[Scene edit records]
# # #

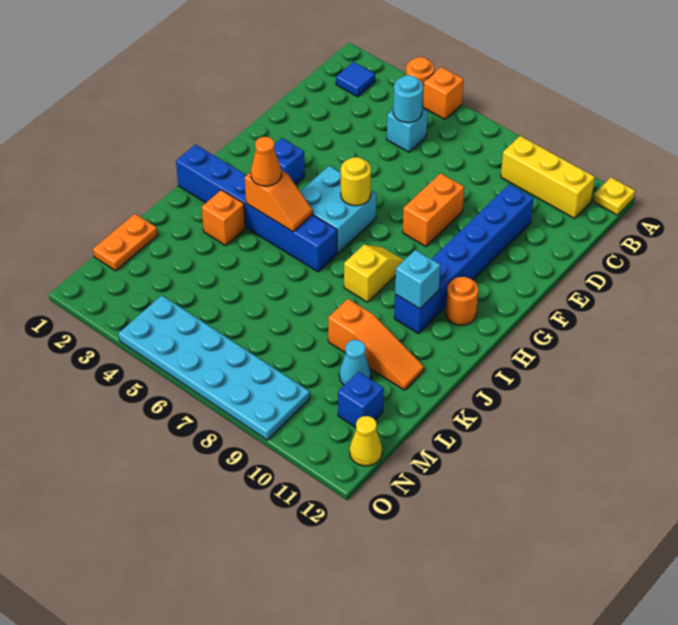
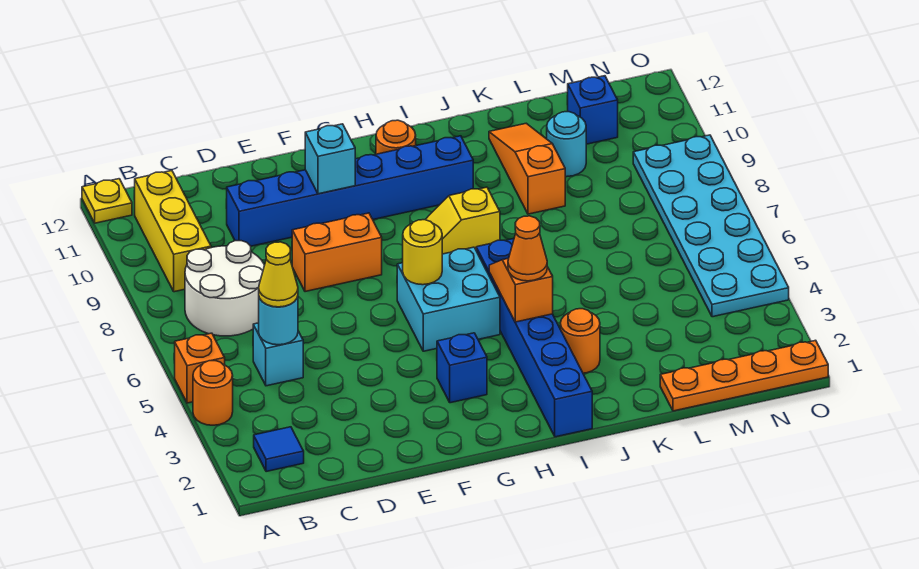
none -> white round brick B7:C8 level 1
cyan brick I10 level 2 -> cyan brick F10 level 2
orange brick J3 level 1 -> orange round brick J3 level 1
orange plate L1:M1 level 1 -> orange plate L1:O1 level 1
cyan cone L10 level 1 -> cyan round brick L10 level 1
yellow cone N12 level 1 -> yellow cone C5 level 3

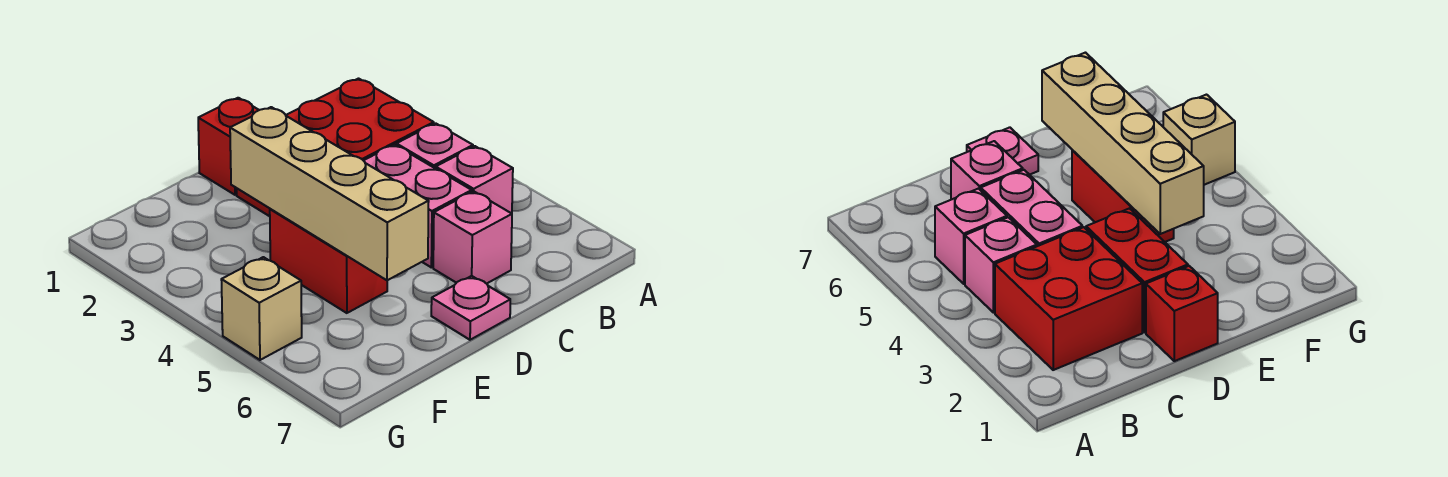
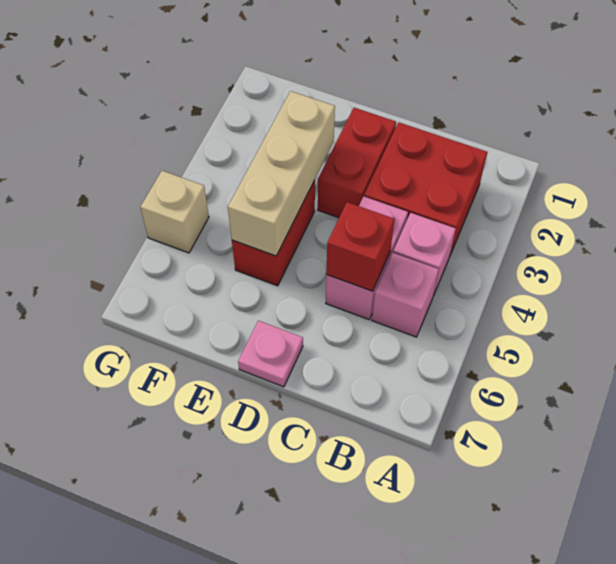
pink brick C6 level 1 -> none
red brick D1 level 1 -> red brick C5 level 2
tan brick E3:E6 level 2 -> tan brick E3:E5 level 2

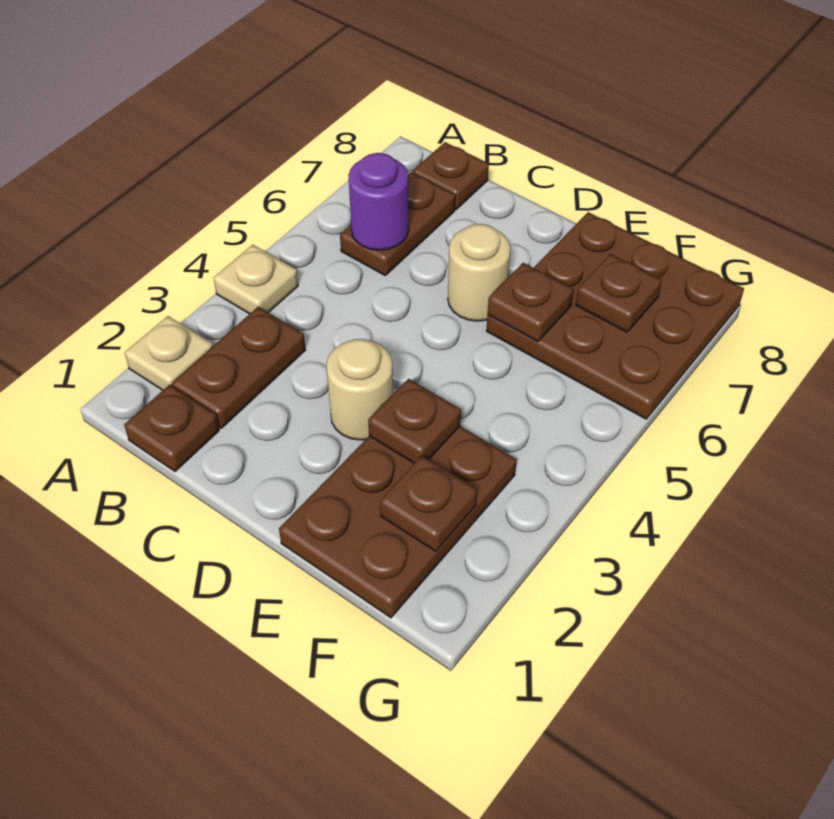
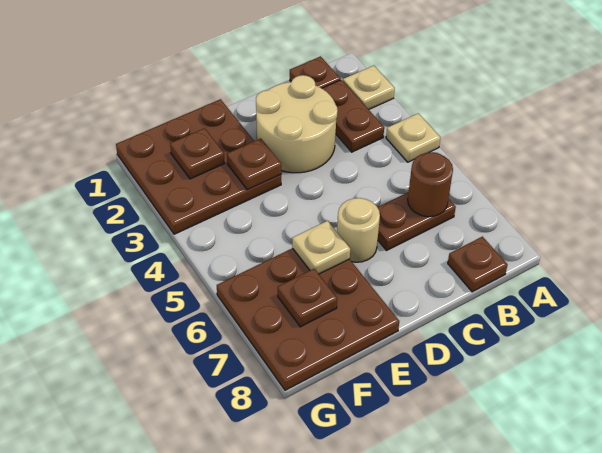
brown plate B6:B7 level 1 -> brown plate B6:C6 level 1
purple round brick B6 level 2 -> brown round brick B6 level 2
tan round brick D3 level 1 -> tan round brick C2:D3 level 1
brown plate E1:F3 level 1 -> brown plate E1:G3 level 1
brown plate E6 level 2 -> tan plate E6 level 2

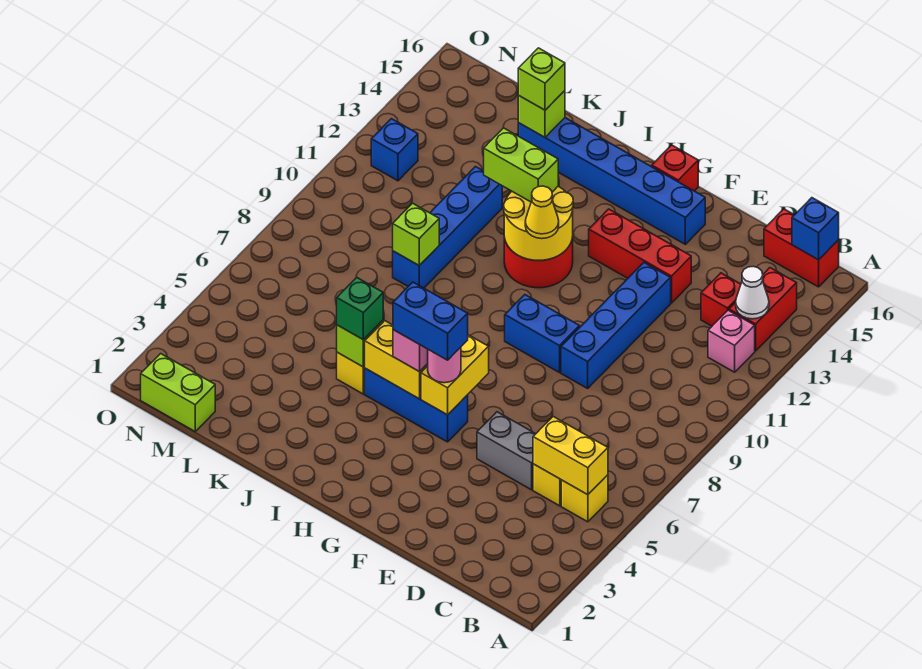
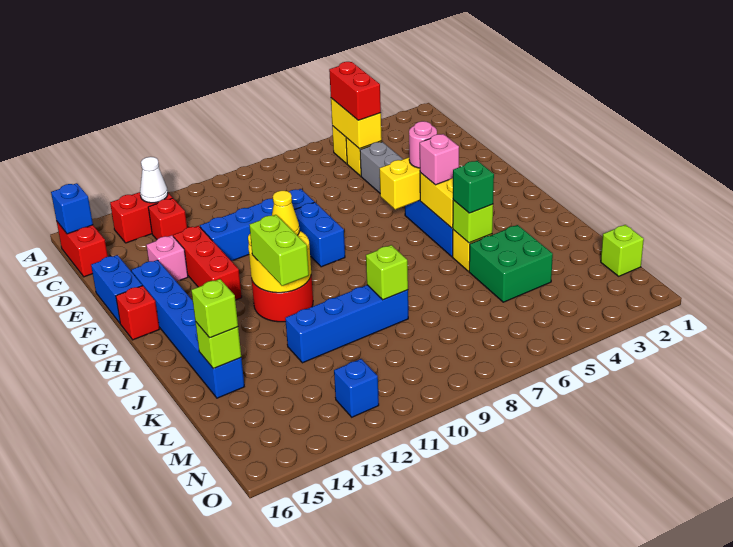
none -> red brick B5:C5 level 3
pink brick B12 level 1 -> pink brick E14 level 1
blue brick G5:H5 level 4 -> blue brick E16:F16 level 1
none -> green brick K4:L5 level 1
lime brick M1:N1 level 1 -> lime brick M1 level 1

# # #

### YOUR OBJECTIVE
Set down word for word every line from the line containing "brown plate E1:F3" through the last line of the entries, and nothing more; no pictures.

### FINAL ANSWER
brown plate E1:F3 level 1 -> brown plate E1:G3 level 1
brown plate E6 level 2 -> tan plate E6 level 2

none -> red brick B5:C5 level 3
pink brick B12 level 1 -> pink brick E14 level 1
blue brick G5:H5 level 4 -> blue brick E16:F16 level 1
none -> green brick K4:L5 level 1
lime brick M1:N1 level 1 -> lime brick M1 level 1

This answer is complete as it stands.